Brief: Copy out precisely the line that holds "# camera: 45 degrees right, 10 degrees down" and all the lines following it in the data, up to and including the last one, and no others.

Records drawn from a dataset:
=== Section Start ===

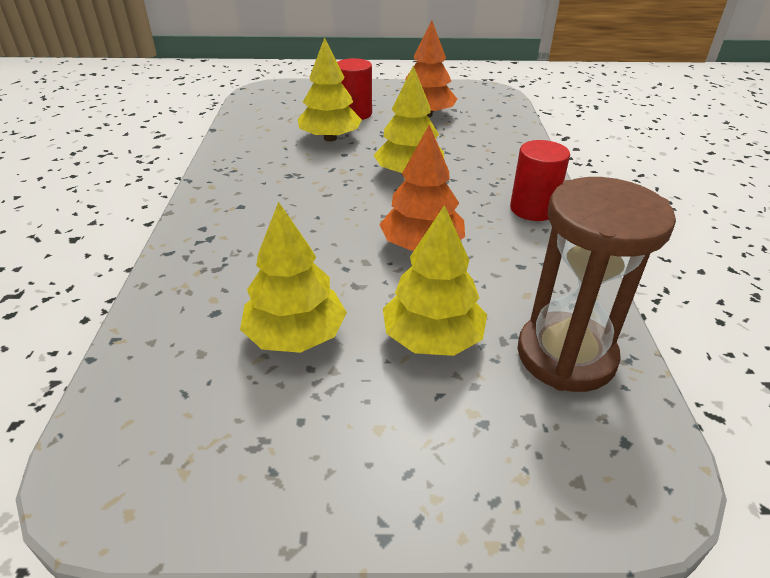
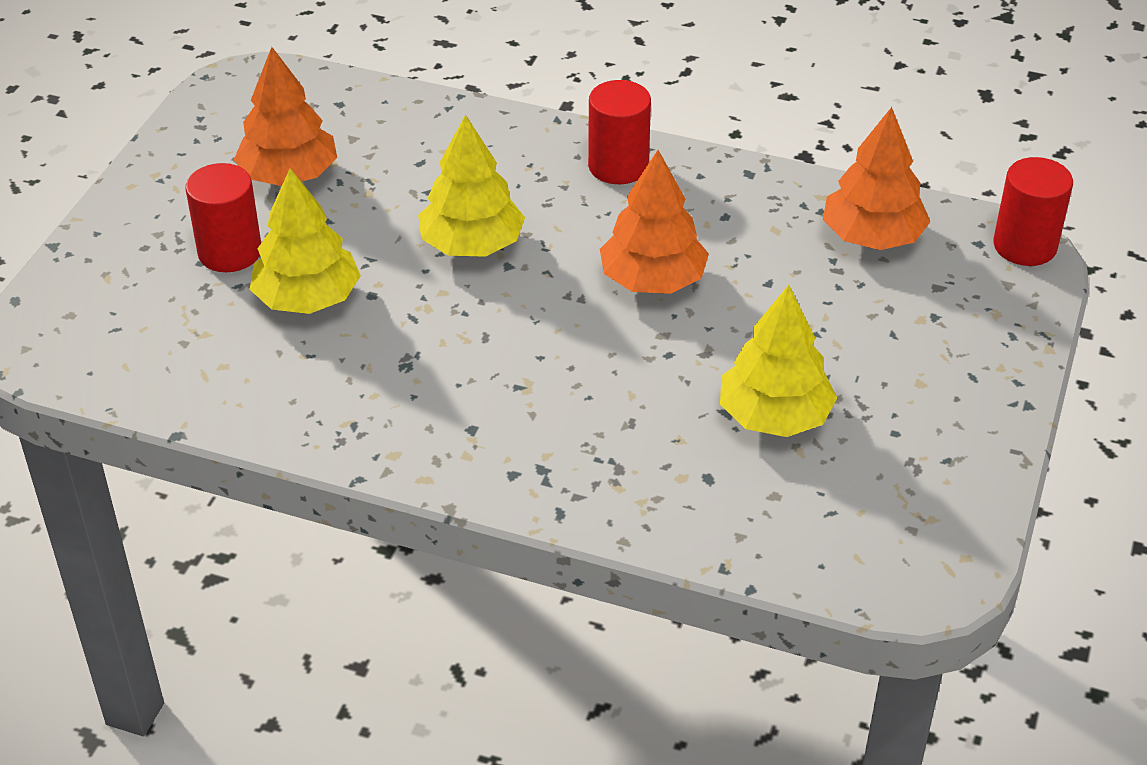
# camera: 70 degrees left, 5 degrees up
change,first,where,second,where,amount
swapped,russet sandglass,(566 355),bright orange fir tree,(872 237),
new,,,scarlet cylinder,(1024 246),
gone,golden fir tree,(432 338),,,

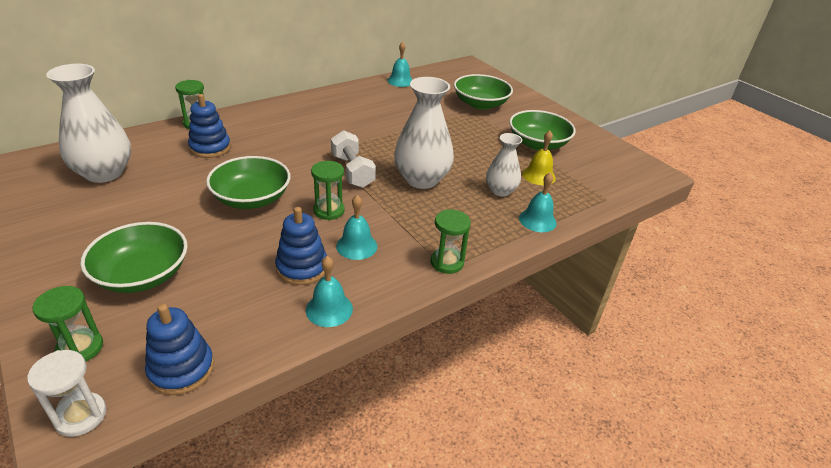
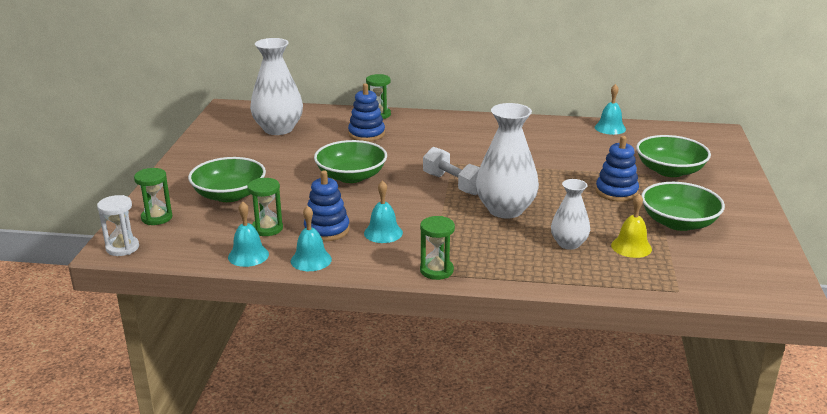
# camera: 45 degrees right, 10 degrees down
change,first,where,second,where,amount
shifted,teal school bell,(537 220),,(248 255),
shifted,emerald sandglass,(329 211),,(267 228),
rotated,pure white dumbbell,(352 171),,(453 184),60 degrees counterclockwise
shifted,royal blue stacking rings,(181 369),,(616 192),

=== Section End ===

Answer box:
# camera: 45 degrees right, 10 degrees down
change,first,where,second,where,amount
shifted,teal school bell,(537 220),,(248 255),
shifted,emerald sandglass,(329 211),,(267 228),
rotated,pure white dumbbell,(352 171),,(453 184),60 degrees counterclockwise
shifted,royal blue stacking rings,(181 369),,(616 192),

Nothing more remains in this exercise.